#### Problem
Below are entries; copy exactly the lines from the one with "BT3: 6V (plus" through the one with "U6 pin K: none -> COM", both included, and leave out the rest.

#### Given information
>>

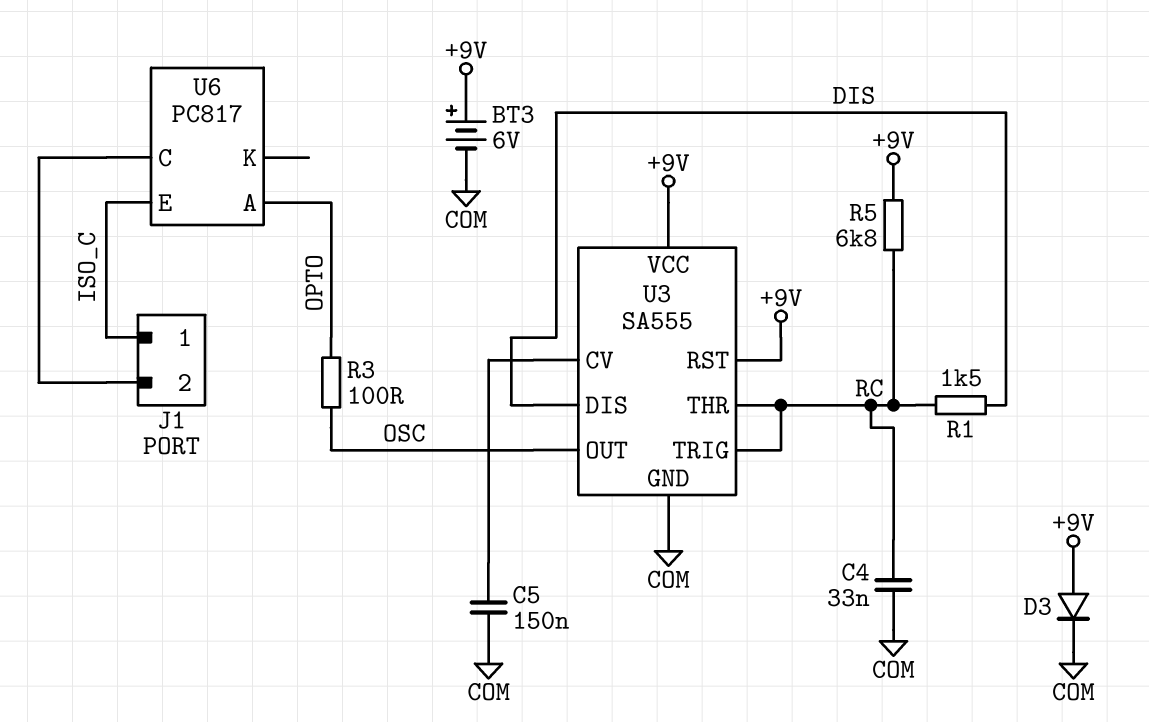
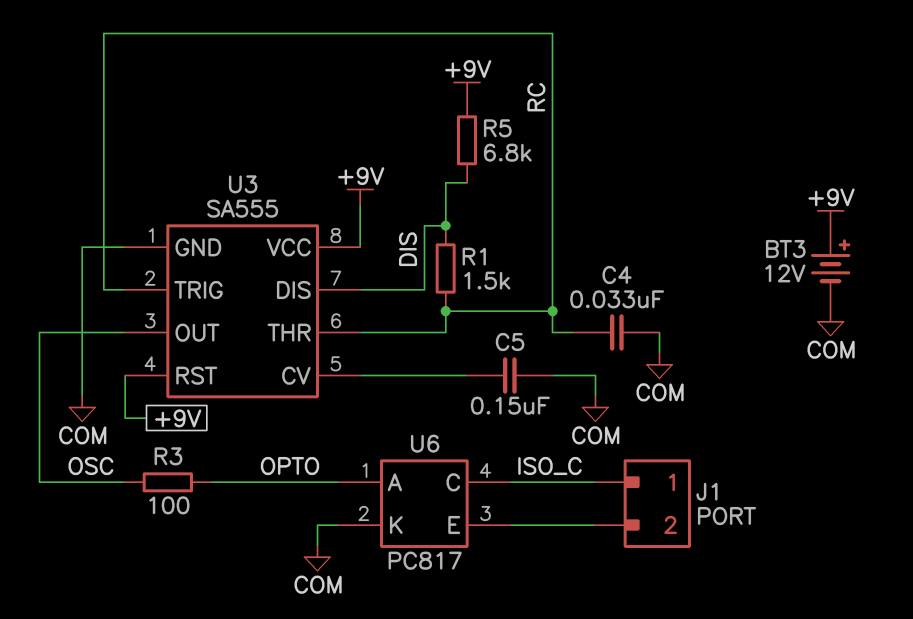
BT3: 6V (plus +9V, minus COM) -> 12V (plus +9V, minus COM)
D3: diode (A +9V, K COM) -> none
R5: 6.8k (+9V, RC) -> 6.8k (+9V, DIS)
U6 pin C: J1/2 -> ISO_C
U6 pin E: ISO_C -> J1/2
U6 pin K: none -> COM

<<
>>

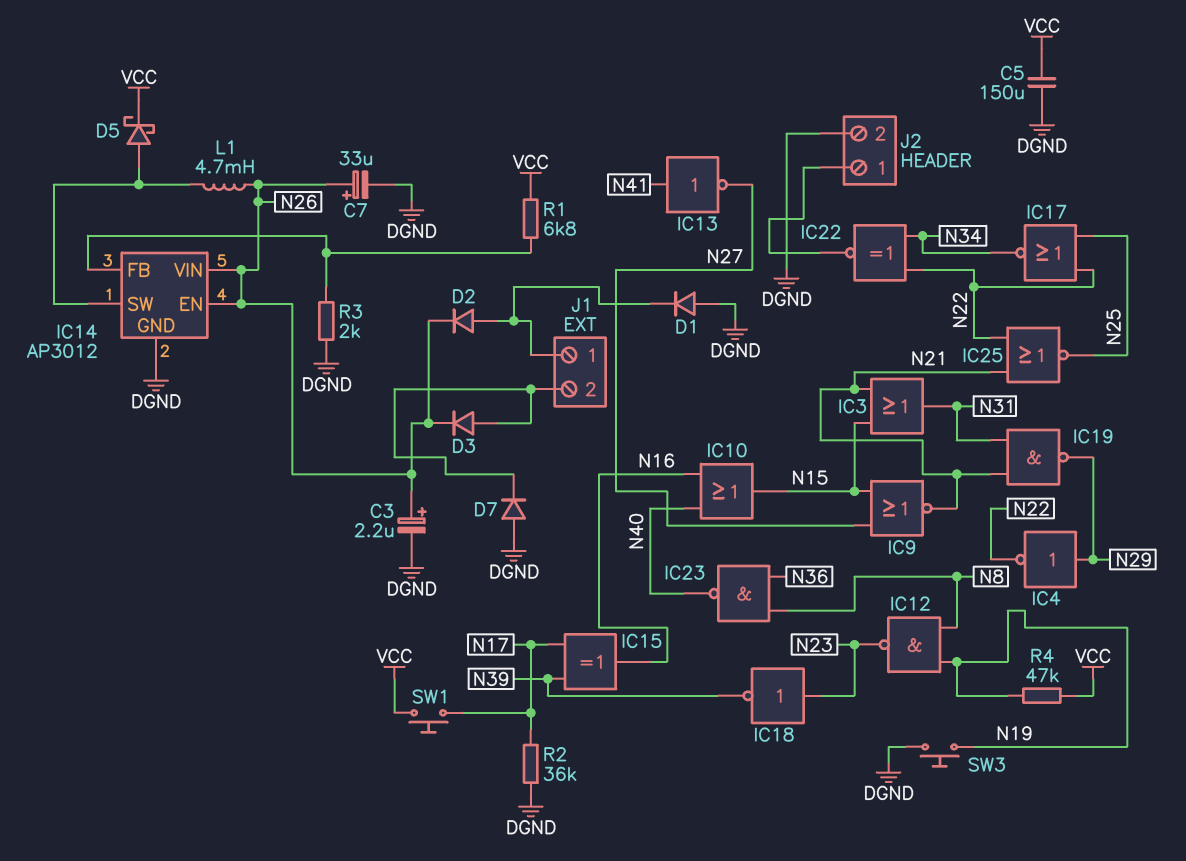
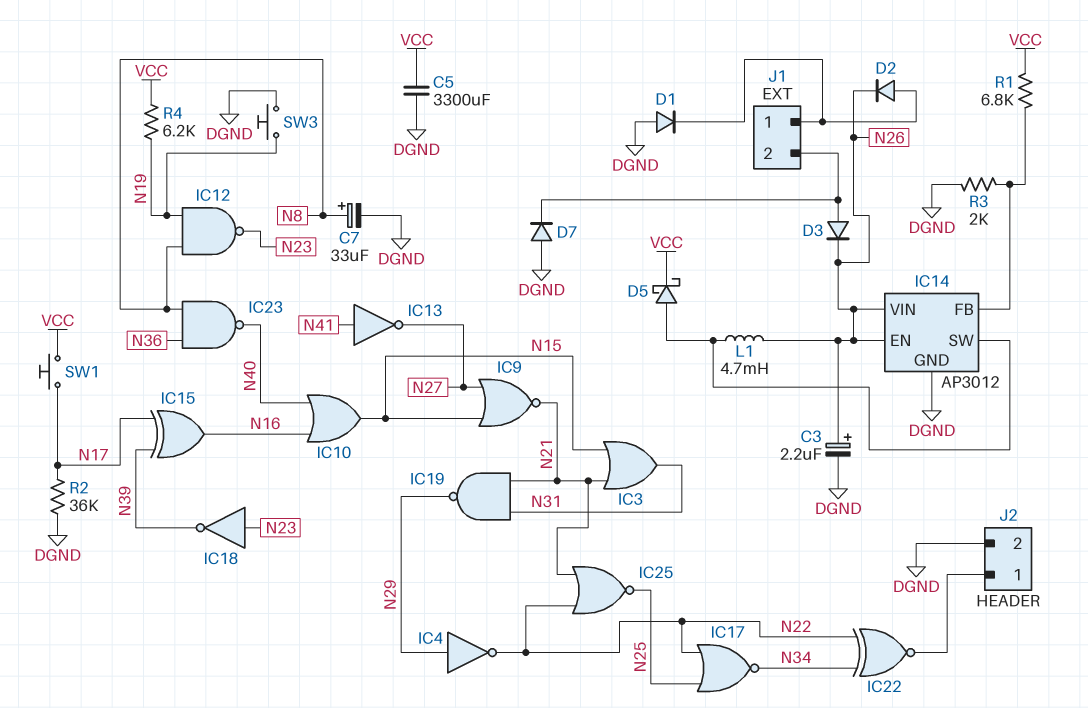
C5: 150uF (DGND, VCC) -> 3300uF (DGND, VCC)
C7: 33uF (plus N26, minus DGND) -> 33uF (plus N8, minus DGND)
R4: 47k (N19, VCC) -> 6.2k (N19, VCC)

<<

#### Response
BT3: 6V (plus +9V, minus COM) -> 12V (plus +9V, minus COM)
D3: diode (A +9V, K COM) -> none
R5: 6.8k (+9V, RC) -> 6.8k (+9V, DIS)
U6 pin C: J1/2 -> ISO_C
U6 pin E: ISO_C -> J1/2
U6 pin K: none -> COM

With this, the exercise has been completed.